Please change "pedestrian" to "footpath" in the stretch from the start of the entries through the line containing "road 5 (residential): [(180,319),(212,161)]", keeping everything else the same.

___ DATA PROVIDED ___

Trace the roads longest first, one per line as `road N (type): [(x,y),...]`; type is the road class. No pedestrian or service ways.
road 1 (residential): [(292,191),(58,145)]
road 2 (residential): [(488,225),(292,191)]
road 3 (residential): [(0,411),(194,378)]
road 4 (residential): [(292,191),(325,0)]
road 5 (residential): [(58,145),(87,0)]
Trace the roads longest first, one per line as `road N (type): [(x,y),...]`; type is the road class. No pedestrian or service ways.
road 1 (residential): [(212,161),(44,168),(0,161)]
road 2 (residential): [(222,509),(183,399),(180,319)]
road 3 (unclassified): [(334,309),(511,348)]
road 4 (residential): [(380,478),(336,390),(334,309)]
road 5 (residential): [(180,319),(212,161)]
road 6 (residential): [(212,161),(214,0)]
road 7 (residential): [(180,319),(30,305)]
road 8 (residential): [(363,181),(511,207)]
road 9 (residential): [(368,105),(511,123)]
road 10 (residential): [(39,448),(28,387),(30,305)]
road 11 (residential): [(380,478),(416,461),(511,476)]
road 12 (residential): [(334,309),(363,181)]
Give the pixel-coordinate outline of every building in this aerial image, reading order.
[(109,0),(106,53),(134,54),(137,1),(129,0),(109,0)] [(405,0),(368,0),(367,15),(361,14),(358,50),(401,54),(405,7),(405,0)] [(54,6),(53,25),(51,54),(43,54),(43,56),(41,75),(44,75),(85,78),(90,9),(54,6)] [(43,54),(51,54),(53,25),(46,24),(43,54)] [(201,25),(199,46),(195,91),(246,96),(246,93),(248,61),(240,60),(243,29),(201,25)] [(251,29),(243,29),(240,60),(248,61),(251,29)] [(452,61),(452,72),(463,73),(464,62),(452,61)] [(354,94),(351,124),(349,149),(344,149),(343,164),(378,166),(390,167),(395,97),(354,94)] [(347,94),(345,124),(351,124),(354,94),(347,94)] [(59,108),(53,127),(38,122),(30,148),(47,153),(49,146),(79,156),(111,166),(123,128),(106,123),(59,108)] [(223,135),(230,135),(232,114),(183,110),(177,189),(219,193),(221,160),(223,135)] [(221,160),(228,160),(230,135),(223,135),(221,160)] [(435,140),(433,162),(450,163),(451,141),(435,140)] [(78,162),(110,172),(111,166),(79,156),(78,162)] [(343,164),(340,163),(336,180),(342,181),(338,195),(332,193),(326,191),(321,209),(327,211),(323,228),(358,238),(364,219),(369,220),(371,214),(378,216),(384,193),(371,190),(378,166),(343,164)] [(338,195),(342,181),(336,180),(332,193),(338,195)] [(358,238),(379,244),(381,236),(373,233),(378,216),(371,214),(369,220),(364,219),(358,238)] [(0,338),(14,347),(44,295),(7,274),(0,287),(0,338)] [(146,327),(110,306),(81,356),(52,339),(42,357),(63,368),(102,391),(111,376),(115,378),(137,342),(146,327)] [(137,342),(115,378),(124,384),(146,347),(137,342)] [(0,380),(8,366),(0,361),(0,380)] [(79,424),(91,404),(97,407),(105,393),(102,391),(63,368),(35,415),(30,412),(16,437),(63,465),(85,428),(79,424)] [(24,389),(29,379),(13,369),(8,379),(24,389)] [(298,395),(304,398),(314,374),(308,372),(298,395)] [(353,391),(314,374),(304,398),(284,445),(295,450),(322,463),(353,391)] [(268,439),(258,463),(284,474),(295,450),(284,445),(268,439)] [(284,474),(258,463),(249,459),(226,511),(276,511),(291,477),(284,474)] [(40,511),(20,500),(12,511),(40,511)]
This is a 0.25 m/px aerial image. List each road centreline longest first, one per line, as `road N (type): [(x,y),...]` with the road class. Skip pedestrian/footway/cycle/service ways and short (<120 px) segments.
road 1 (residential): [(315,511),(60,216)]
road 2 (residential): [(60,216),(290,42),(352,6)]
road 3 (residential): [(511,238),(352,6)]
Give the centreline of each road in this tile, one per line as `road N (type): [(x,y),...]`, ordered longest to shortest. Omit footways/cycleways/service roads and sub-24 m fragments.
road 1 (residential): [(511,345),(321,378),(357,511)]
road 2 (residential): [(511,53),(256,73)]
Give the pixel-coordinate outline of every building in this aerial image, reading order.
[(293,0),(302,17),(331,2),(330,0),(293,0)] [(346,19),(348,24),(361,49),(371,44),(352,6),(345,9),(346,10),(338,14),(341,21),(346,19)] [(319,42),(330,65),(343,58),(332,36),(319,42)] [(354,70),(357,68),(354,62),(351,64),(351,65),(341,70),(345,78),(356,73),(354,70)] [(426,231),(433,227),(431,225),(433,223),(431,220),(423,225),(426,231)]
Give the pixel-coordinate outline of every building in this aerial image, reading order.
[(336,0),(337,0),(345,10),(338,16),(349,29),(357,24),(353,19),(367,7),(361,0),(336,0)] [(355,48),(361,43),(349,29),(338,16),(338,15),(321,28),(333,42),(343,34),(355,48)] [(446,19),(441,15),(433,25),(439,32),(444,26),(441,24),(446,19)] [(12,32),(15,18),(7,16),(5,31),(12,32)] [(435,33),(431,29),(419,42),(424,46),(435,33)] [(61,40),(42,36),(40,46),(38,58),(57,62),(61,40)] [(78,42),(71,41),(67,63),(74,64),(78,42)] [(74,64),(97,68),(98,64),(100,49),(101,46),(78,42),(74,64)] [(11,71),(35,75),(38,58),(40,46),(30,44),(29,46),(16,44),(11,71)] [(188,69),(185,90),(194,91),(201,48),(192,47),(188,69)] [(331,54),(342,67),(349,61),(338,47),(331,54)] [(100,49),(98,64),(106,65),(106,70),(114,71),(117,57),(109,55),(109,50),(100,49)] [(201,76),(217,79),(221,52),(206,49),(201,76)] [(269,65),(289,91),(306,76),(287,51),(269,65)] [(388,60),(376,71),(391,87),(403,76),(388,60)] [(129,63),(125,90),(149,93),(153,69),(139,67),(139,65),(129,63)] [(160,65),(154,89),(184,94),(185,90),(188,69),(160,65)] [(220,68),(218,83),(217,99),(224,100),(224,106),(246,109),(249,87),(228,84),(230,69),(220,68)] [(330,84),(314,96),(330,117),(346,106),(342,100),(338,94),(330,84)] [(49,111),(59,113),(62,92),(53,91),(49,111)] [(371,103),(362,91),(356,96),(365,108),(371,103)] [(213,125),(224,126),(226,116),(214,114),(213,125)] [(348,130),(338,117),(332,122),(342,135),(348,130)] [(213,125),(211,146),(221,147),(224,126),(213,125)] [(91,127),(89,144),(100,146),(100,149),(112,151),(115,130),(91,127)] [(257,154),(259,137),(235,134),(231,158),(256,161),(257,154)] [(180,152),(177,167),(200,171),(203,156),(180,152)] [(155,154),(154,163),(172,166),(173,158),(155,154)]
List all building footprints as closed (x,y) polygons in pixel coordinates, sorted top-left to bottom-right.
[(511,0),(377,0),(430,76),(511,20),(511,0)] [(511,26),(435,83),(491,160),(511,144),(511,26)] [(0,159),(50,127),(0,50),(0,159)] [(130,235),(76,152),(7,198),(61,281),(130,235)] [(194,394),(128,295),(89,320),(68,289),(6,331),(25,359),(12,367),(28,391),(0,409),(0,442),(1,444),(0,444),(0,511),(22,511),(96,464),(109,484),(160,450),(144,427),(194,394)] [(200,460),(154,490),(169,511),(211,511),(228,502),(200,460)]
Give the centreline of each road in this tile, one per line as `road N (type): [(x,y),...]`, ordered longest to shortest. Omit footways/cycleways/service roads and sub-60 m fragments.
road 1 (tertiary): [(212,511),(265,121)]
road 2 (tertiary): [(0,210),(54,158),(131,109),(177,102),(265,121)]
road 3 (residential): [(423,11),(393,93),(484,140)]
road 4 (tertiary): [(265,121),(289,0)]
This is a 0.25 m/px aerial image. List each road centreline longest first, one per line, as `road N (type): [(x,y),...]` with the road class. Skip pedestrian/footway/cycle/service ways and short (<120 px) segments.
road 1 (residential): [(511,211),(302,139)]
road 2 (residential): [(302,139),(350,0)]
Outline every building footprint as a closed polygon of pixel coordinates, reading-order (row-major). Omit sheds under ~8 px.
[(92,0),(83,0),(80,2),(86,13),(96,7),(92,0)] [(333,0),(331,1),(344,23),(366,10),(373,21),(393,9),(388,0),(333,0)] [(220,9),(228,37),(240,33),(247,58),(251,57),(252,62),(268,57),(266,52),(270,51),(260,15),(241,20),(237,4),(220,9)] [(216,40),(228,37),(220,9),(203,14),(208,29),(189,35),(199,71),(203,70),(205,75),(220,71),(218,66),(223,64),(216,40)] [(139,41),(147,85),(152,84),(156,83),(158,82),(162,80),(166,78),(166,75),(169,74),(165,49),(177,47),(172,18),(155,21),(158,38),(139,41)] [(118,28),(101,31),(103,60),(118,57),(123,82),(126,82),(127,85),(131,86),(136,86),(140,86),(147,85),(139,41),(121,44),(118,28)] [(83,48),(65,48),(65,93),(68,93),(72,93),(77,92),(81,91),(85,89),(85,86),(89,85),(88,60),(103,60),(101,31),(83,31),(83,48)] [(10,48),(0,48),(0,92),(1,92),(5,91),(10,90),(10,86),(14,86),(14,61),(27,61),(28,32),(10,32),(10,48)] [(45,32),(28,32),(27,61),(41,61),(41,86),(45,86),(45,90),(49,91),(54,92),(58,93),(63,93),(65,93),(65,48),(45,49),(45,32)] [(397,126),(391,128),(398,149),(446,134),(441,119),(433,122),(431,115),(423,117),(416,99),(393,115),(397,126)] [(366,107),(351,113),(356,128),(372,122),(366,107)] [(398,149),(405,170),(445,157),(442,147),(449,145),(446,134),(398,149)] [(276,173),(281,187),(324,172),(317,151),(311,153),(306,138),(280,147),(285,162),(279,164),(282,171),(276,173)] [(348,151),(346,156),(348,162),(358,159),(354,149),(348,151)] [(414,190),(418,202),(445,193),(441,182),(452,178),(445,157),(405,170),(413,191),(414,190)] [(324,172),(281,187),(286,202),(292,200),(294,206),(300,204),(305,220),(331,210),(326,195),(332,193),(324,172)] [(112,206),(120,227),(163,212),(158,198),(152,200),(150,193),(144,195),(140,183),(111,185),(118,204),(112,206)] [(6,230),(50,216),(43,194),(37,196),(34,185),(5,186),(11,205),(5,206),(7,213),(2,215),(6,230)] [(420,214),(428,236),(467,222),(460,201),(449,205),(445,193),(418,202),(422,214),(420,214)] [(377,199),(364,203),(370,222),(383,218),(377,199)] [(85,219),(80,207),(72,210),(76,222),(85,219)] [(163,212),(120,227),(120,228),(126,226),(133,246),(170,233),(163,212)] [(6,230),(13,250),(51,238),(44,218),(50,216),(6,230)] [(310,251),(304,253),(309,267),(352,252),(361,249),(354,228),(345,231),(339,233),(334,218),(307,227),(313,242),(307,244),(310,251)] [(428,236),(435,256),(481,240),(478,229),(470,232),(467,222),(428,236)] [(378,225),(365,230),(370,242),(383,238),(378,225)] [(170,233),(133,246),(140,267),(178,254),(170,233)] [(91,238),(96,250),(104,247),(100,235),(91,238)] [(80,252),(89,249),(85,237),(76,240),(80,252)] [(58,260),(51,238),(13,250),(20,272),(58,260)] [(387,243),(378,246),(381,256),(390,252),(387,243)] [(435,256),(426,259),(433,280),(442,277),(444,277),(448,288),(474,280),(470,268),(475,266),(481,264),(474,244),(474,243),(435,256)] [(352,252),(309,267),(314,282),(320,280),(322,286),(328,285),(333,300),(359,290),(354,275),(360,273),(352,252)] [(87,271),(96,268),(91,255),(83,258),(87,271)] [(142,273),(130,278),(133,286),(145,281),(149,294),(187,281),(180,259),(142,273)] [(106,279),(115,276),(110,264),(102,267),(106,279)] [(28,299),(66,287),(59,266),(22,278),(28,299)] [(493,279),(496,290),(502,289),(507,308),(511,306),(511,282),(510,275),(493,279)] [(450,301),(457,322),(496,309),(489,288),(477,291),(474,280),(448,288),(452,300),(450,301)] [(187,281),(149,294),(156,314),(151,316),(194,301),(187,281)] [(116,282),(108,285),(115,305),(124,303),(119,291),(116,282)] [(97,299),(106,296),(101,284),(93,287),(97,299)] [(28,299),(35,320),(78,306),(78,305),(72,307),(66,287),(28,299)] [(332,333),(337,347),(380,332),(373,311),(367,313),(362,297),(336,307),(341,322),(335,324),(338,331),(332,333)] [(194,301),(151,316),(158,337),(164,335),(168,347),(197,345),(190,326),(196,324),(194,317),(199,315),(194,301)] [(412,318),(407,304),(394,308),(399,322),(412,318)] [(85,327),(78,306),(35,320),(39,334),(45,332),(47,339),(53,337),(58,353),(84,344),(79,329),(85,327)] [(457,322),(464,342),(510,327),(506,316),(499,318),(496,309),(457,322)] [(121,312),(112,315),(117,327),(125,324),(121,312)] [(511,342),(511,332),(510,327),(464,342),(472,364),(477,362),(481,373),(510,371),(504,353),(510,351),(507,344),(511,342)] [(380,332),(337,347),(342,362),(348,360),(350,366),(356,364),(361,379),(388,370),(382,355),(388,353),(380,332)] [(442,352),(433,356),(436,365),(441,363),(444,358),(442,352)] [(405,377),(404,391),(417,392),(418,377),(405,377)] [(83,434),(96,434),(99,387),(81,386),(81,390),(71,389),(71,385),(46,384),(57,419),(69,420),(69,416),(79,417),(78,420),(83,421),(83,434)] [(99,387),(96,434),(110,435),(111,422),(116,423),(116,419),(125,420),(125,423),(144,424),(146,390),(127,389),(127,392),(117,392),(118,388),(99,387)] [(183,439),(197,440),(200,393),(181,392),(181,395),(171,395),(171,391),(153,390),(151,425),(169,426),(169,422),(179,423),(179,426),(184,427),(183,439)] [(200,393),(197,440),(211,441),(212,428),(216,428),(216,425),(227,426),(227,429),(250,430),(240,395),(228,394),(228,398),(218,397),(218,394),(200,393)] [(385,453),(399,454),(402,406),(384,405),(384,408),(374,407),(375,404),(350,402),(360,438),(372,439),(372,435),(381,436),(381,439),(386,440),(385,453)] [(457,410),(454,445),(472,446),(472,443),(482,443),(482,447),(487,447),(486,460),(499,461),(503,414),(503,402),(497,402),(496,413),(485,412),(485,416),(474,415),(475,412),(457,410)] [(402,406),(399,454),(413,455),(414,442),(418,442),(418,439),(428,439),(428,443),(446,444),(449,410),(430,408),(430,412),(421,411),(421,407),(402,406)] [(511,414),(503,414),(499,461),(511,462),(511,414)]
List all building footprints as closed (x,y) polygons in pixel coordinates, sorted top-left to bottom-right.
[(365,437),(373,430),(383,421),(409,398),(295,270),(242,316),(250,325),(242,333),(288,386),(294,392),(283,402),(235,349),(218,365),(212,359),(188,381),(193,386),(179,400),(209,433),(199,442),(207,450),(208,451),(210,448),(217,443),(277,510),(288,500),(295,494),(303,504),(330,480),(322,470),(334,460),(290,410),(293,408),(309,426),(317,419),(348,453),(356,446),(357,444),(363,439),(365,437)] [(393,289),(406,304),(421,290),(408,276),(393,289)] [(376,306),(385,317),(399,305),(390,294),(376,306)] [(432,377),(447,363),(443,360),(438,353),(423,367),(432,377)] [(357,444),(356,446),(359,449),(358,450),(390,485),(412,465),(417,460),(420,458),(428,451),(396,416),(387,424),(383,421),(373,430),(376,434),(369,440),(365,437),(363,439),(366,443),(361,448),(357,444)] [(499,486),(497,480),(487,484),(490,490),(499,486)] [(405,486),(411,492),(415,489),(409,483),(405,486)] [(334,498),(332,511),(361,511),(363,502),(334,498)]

___

SOLUTION FOR THIS TASK:
Trace the roads longest first, one per line as `road N (type): [(x,y),...]`; type is the road class. No footpath or service ways.
road 1 (residential): [(292,191),(58,145)]
road 2 (residential): [(488,225),(292,191)]
road 3 (residential): [(0,411),(194,378)]
road 4 (residential): [(292,191),(325,0)]
road 5 (residential): [(58,145),(87,0)]
Trace the roads longest first, one per line as `road N (type): [(x,y),...]`; type is the road class. No footpath or service ways.
road 1 (residential): [(212,161),(44,168),(0,161)]
road 2 (residential): [(222,509),(183,399),(180,319)]
road 3 (unclassified): [(334,309),(511,348)]
road 4 (residential): [(380,478),(336,390),(334,309)]
road 5 (residential): [(180,319),(212,161)]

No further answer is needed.